* **TASK**: From the entries below, list each line with "turned".

Spatial edit records

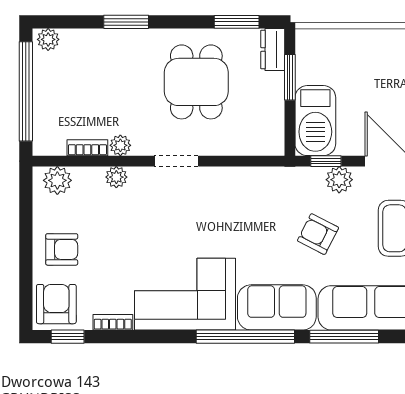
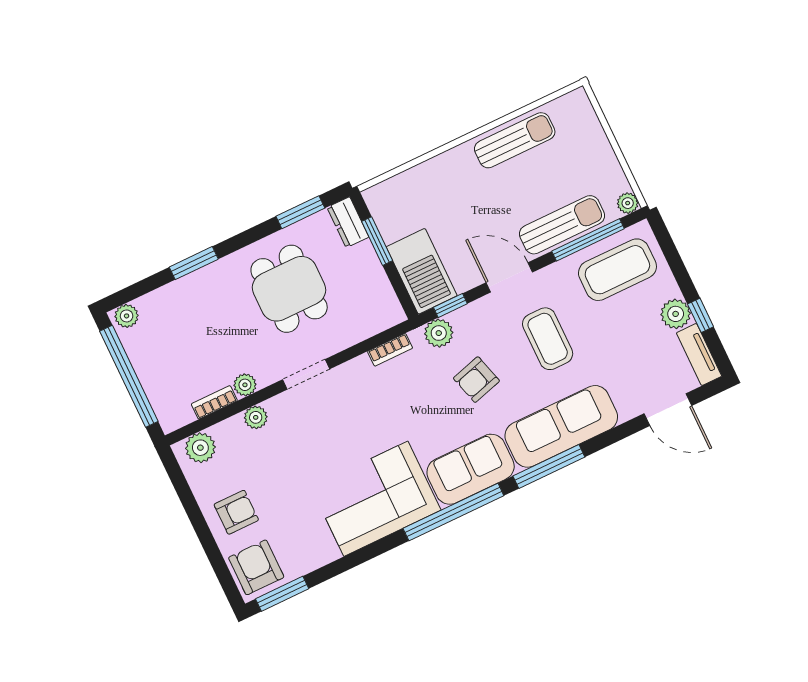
plant: (339, 180) -> (439, 333), moved
armchair: (318, 234) -> (476, 380), turned -43
bookcase: (113, 322) -> (390, 350), moved, turned 180
window: (68, 337) -> (282, 594), width x1.50

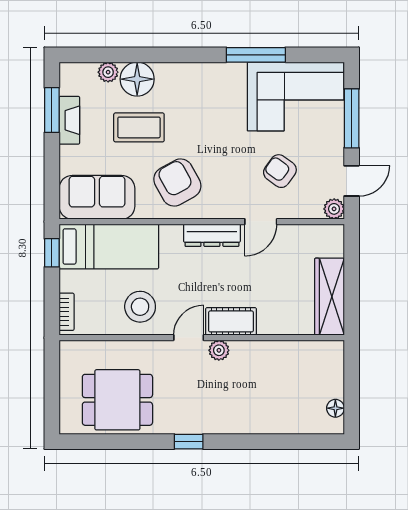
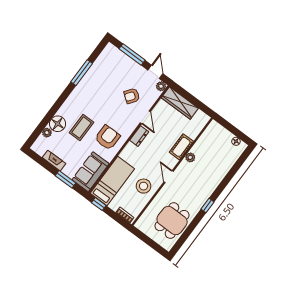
corner sofa: (296, 96) -> (108, 69), removed
window: (52, 110) -> (66, 179), moved
coffee table: (139, 127) -> (81, 128), moved
armchair: (177, 183) -> (107, 138), turned 119
dresser: (212, 235) -> (139, 136), width x0.70
wardrobe: (329, 297) -> (180, 103), moved
cot: (231, 321) -> (181, 147), moved
plant: (219, 350) -> (190, 157), moved

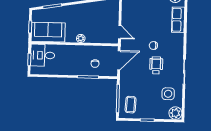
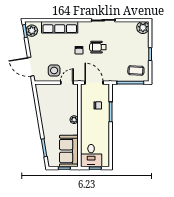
row of seats: (178, 20) -> (60, 27), width x1.48
side table: (168, 94) -> (54, 70), moved

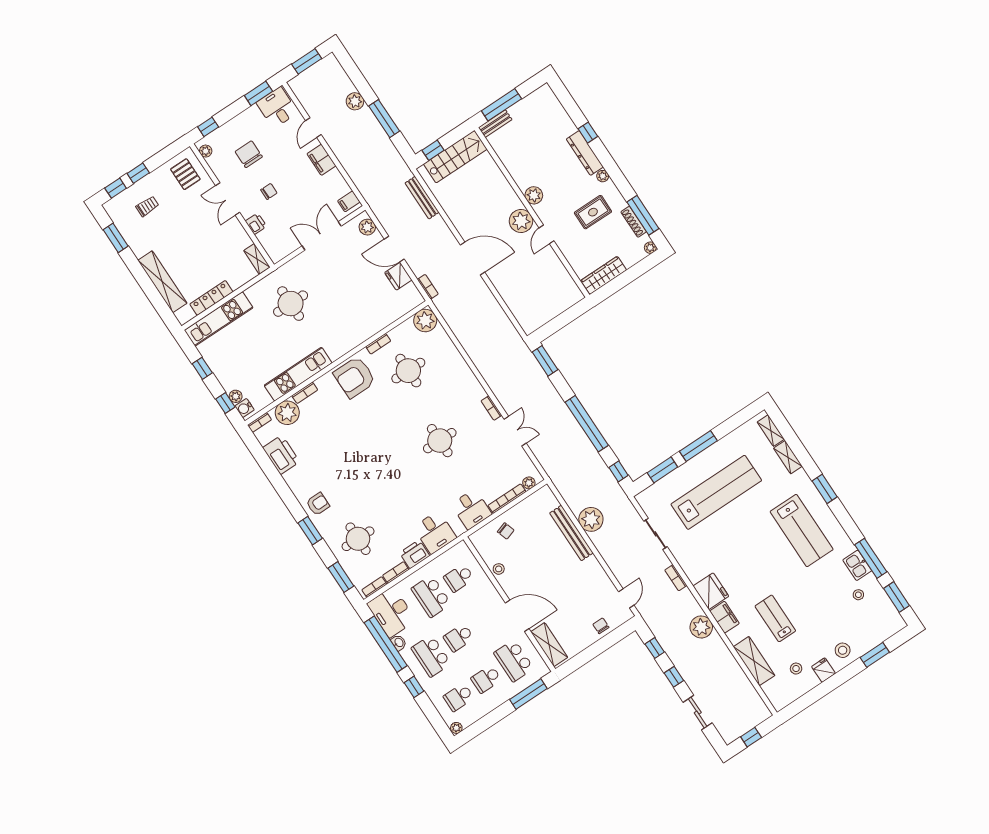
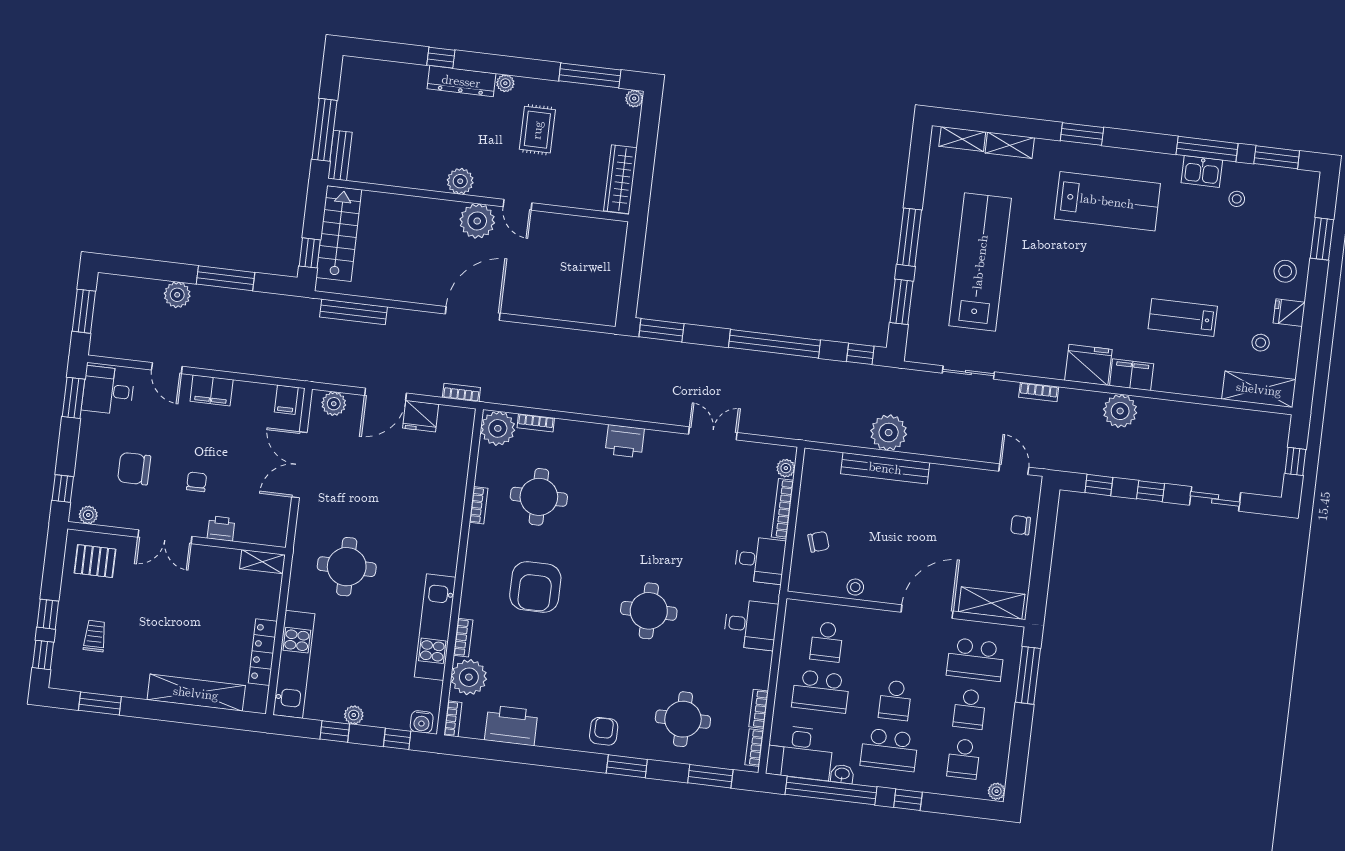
shoe rack: (634, 222) -> (588, 92), removed
armchair: (355, 377) -> (535, 587), moved
plant: (236, 396) -> (354, 715), moved
bookcase: (491, 408) -> (536, 423), moved
round table: (440, 441) -> (649, 611), moved
printer: (415, 554) -> (625, 441), moved, turned -90
shelving: (754, 661) -> (1259, 389), moved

* **ANSWER**:
armchair: (318, 234) -> (476, 380), turned -43
bookcase: (113, 322) -> (390, 350), moved, turned 180
armchair: (177, 183) -> (107, 138), turned 119
printer: (415, 554) -> (625, 441), moved, turned -90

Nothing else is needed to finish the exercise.